====== Source data

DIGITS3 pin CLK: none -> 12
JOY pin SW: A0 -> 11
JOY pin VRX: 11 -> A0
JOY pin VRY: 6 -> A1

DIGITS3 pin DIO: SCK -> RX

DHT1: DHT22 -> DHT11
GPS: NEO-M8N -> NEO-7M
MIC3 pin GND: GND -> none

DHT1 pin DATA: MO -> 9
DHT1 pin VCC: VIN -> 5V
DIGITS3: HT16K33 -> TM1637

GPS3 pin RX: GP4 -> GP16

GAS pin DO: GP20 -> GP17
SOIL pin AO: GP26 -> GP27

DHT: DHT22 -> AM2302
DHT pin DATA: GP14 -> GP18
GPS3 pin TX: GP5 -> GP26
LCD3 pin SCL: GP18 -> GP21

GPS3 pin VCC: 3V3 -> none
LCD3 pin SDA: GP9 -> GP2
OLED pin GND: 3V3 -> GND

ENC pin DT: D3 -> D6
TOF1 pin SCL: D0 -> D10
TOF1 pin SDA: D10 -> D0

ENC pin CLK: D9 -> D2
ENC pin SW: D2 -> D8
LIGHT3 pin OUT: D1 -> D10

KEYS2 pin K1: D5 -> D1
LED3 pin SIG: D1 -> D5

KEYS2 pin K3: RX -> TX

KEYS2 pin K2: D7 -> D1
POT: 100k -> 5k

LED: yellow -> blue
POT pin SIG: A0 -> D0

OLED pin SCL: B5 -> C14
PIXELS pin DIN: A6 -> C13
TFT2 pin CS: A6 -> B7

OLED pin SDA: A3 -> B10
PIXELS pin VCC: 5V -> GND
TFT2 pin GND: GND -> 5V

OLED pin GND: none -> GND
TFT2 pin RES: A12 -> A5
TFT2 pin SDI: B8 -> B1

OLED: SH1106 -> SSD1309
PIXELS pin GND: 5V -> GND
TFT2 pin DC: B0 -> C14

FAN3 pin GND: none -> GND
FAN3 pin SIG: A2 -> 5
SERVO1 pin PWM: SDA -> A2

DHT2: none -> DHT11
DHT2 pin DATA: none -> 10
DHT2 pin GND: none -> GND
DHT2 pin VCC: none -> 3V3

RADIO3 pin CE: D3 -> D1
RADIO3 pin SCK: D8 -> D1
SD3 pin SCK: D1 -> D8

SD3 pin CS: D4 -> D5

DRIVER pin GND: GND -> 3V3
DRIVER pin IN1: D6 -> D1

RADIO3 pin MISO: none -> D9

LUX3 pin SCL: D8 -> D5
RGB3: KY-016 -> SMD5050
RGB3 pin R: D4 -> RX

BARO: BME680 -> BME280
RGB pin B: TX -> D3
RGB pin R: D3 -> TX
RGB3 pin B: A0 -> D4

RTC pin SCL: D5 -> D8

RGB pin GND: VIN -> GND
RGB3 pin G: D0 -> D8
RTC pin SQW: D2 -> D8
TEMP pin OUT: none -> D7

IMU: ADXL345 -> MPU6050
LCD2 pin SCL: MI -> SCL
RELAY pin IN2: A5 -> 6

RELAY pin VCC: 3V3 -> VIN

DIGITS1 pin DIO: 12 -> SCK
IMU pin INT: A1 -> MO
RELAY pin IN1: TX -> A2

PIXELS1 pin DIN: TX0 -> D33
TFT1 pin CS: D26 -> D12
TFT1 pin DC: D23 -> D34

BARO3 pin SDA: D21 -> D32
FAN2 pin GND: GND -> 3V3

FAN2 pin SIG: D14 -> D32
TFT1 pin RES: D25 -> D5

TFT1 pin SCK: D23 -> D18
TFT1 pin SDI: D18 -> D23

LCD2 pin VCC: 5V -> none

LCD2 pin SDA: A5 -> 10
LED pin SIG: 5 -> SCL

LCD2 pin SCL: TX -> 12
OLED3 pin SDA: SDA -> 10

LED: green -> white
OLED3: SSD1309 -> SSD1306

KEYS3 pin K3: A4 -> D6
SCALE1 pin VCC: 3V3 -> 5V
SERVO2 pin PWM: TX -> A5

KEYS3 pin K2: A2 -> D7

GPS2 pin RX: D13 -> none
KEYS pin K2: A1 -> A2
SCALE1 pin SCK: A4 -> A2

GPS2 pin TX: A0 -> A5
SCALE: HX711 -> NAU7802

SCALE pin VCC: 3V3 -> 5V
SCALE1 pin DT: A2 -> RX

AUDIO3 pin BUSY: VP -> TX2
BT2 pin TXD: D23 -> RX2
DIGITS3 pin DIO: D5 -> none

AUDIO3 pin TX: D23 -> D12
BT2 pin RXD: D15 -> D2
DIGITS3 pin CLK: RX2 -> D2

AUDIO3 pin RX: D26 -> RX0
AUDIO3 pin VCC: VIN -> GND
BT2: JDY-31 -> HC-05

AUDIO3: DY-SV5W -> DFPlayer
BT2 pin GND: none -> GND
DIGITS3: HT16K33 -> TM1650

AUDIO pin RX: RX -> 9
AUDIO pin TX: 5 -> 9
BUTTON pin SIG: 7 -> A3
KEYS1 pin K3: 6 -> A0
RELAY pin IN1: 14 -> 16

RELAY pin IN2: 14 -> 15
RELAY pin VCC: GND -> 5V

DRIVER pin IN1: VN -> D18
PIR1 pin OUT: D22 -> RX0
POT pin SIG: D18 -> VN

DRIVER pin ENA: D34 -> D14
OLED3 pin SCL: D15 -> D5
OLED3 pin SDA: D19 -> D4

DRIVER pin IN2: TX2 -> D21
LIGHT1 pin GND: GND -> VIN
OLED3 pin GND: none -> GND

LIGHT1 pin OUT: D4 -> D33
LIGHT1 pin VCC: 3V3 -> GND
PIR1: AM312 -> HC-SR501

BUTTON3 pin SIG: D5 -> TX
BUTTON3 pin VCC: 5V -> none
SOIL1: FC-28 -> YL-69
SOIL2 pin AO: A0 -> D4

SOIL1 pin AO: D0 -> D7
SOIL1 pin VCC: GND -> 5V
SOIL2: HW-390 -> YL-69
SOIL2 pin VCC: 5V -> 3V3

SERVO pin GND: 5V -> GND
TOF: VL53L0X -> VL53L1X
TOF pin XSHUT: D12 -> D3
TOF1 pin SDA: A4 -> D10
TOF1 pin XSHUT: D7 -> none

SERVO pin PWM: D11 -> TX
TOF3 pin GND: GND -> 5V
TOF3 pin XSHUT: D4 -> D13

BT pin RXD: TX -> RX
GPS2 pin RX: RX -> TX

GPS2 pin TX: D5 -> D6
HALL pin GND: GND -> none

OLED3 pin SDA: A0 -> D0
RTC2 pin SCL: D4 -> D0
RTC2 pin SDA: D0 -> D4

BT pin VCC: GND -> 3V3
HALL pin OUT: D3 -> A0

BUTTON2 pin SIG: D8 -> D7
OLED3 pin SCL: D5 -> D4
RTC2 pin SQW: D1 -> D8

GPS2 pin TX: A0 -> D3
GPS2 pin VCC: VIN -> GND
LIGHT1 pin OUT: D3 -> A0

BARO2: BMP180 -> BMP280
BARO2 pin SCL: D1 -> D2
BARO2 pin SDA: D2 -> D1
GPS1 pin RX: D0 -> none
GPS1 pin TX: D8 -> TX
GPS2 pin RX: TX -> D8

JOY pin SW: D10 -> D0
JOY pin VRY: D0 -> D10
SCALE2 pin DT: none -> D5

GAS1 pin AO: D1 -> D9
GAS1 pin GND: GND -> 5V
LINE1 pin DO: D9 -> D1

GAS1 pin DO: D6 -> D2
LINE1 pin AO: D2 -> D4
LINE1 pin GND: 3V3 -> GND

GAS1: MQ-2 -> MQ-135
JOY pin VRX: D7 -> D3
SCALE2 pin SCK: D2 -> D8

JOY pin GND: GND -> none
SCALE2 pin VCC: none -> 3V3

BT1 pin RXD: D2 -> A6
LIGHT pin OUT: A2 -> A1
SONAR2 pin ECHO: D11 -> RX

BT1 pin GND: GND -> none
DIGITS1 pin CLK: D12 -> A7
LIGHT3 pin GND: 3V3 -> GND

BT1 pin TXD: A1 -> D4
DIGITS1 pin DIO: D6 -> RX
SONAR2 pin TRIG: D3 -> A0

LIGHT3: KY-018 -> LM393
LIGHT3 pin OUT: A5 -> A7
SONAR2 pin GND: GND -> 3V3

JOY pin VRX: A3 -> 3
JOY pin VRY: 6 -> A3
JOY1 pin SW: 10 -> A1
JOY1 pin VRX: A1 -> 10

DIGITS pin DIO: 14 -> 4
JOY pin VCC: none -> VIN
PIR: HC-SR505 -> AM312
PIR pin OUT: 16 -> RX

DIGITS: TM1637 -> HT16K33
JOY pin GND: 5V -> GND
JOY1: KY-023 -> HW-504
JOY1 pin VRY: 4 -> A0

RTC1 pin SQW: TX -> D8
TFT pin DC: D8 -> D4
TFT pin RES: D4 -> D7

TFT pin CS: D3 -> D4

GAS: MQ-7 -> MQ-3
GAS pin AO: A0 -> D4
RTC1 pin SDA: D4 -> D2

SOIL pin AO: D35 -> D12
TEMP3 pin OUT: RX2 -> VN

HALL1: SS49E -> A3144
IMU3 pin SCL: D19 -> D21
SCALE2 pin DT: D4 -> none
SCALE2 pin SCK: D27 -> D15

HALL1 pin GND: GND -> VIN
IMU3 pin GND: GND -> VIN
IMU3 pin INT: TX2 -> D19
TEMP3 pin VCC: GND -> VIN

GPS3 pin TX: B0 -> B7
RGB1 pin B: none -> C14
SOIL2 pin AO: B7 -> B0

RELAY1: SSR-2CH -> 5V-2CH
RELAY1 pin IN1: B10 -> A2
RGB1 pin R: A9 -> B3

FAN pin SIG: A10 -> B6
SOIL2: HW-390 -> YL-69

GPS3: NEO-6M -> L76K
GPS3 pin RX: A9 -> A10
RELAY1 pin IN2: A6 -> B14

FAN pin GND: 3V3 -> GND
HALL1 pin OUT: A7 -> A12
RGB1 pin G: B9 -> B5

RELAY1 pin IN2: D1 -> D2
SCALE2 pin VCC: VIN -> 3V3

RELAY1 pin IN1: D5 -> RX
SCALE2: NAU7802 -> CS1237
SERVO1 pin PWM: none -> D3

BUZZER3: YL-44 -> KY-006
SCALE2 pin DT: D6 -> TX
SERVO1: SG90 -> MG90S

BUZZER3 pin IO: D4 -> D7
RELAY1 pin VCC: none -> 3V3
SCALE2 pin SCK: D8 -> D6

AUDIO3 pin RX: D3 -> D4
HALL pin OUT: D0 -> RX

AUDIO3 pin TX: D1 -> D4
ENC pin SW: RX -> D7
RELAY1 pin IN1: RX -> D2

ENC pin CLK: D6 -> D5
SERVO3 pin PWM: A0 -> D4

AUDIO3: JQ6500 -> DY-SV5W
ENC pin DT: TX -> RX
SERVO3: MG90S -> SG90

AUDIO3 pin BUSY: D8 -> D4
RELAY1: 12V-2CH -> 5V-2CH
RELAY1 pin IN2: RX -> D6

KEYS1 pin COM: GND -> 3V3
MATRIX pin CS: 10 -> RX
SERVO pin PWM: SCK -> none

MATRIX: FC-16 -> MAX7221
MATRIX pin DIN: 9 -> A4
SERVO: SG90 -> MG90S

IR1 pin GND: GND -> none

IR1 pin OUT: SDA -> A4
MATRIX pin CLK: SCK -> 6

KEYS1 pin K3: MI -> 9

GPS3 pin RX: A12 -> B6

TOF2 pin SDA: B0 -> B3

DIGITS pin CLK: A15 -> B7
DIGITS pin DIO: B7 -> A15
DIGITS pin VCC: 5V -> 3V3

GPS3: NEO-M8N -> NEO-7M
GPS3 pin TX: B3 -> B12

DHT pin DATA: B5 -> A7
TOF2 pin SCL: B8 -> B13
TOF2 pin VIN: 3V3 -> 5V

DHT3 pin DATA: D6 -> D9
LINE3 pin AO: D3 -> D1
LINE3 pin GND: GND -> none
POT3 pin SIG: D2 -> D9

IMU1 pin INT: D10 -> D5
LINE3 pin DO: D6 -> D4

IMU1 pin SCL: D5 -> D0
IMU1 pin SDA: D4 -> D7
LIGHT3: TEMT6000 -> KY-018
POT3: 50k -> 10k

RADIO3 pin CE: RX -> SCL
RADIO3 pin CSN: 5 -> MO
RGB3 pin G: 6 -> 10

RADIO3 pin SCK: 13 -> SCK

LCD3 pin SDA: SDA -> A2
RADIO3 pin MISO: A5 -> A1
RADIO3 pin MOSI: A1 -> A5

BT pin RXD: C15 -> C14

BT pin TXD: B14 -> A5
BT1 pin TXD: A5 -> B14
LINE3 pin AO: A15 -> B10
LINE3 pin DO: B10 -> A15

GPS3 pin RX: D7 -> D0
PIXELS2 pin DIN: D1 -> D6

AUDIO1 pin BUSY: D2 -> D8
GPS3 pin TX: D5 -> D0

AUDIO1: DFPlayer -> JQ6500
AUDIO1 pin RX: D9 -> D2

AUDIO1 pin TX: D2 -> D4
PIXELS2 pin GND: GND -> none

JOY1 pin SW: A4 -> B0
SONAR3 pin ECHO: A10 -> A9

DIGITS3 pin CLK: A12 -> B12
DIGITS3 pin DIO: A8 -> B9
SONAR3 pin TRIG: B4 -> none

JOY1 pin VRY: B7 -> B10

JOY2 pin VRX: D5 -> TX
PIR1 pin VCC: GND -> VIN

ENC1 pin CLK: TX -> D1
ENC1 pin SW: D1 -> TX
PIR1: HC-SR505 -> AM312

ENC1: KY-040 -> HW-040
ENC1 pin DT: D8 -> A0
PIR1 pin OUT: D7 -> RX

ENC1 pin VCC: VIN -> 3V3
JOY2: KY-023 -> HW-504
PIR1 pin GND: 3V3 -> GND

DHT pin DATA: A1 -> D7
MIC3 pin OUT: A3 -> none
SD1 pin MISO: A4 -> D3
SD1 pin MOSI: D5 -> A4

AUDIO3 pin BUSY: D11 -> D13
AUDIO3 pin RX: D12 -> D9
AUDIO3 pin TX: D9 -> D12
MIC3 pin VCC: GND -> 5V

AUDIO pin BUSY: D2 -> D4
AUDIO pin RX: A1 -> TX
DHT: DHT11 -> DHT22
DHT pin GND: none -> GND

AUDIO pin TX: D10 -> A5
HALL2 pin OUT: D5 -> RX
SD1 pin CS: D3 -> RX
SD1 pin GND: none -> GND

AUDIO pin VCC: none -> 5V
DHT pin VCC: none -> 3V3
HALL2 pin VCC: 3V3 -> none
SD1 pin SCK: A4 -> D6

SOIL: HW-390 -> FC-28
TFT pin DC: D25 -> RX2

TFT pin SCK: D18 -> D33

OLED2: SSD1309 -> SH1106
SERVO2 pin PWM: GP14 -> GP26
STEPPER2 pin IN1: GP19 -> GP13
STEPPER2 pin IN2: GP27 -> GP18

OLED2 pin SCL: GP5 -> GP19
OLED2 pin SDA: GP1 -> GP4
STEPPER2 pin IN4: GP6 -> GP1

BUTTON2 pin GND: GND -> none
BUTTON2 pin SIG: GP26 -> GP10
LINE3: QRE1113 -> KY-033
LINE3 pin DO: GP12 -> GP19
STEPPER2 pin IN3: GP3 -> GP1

============

**Task prompt:** Once you find the line with "GAS pin DO: GP20 -> GP17" above, print it and every line after it up to and including the line with "ENC pin SW: D2 -> D8", exactly as written and nothing else.

**Task output:**
GAS pin DO: GP20 -> GP17
SOIL pin AO: GP26 -> GP27

DHT: DHT22 -> AM2302
DHT pin DATA: GP14 -> GP18
GPS3 pin TX: GP5 -> GP26
LCD3 pin SCL: GP18 -> GP21

GPS3 pin VCC: 3V3 -> none
LCD3 pin SDA: GP9 -> GP2
OLED pin GND: 3V3 -> GND

ENC pin DT: D3 -> D6
TOF1 pin SCL: D0 -> D10
TOF1 pin SDA: D10 -> D0

ENC pin CLK: D9 -> D2
ENC pin SW: D2 -> D8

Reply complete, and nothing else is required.